╭──

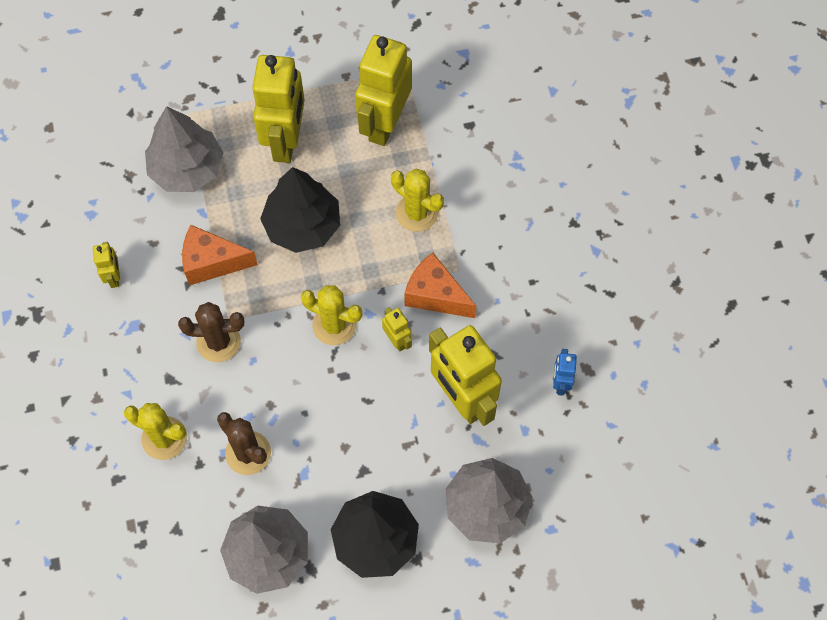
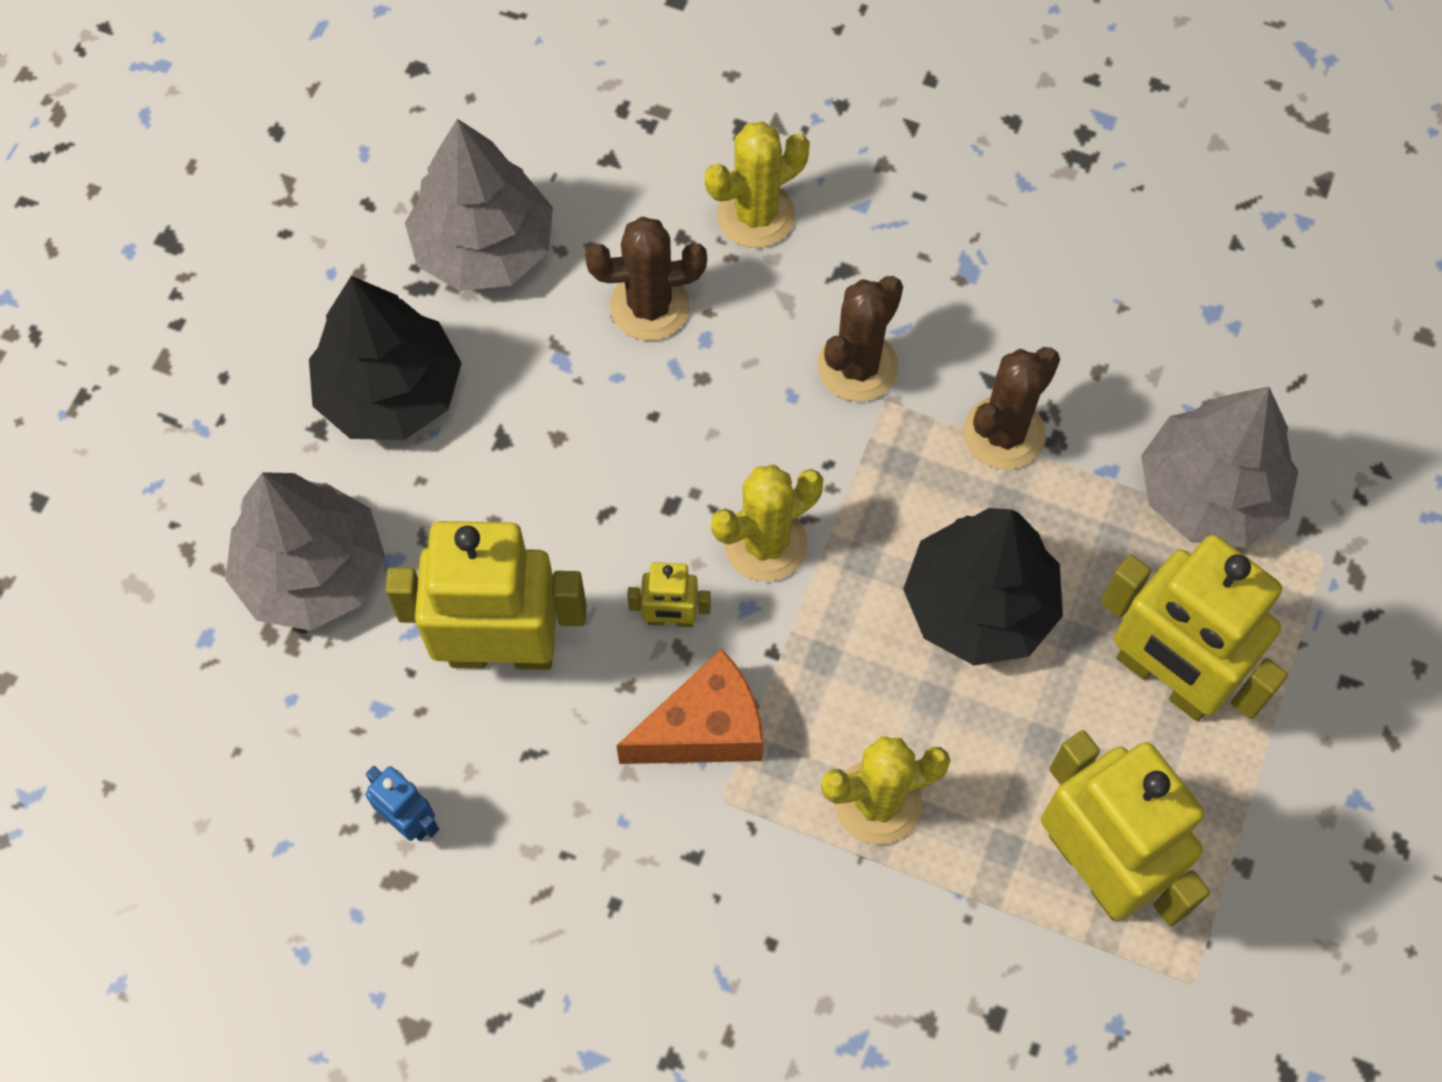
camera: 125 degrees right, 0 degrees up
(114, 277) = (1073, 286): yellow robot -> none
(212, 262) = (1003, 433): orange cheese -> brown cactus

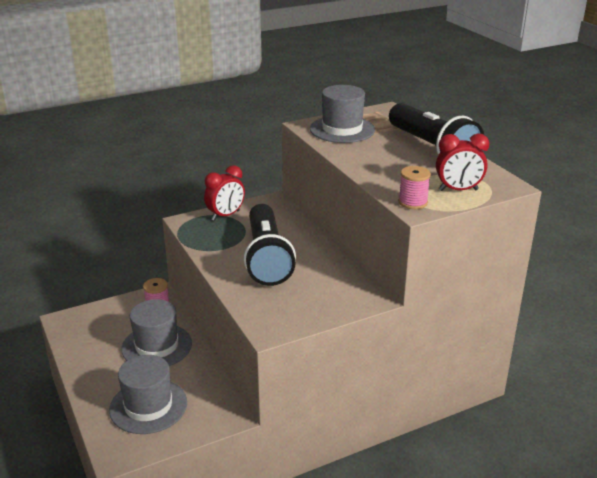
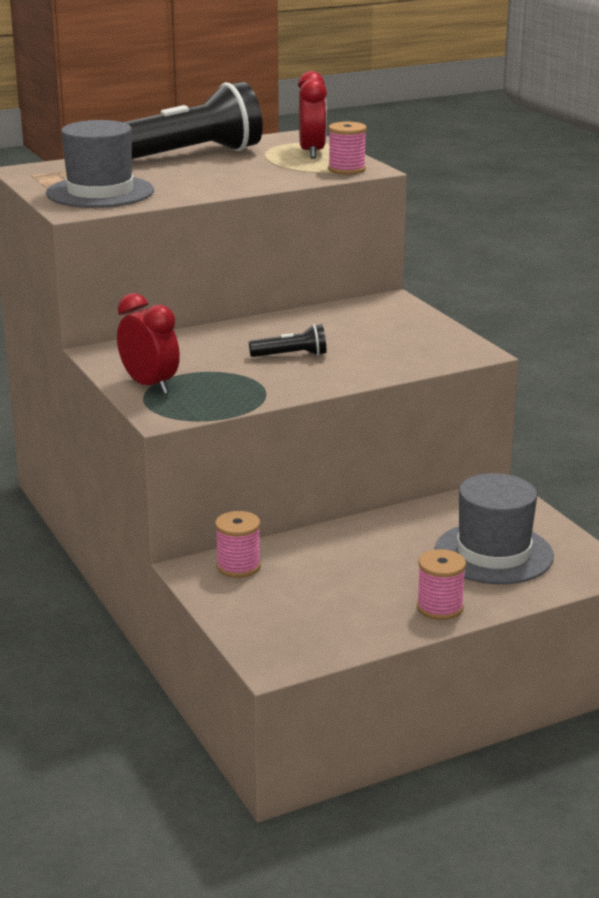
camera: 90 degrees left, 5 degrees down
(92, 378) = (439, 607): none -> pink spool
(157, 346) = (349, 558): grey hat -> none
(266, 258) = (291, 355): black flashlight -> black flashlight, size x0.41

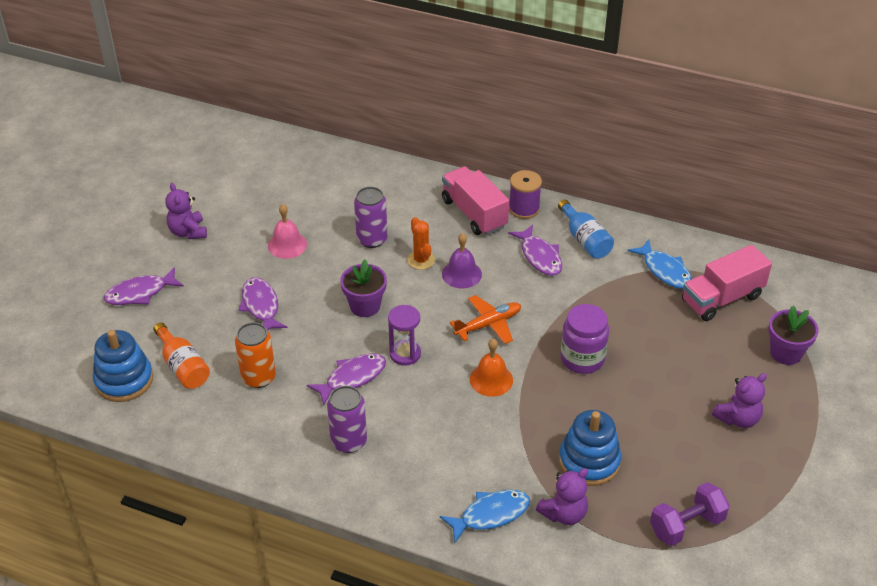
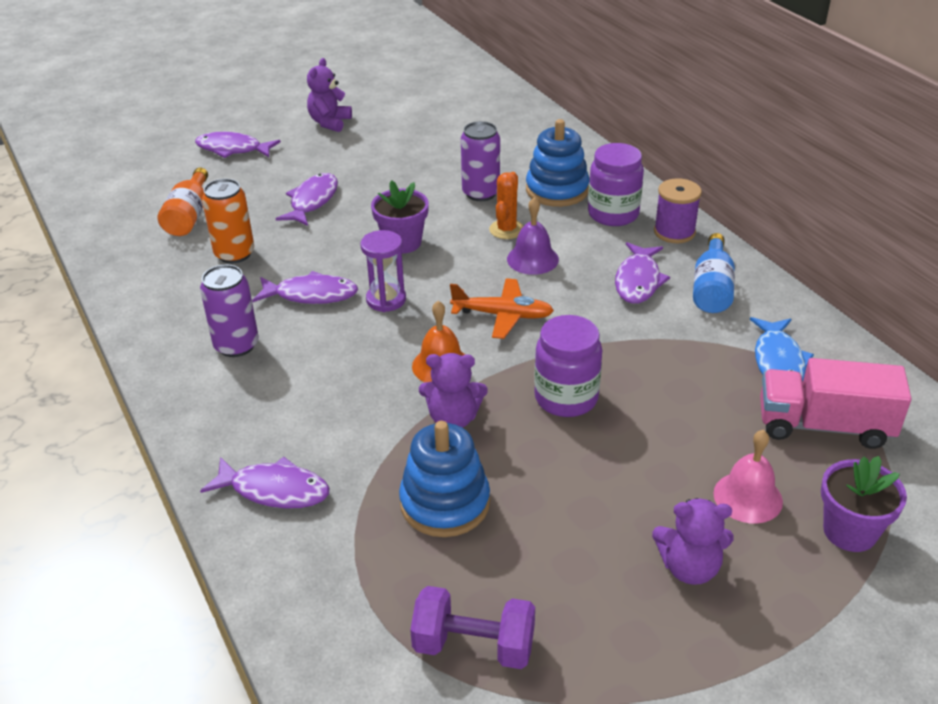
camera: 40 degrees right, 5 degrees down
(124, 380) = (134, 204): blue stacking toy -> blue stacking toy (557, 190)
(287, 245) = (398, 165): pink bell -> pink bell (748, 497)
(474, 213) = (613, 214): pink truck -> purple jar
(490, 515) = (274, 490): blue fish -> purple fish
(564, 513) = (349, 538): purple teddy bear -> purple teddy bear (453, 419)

╰──

• About this exercise
How many lines of the material above contain the string "blue"? Answer with the number only.

• Answer to this problem
2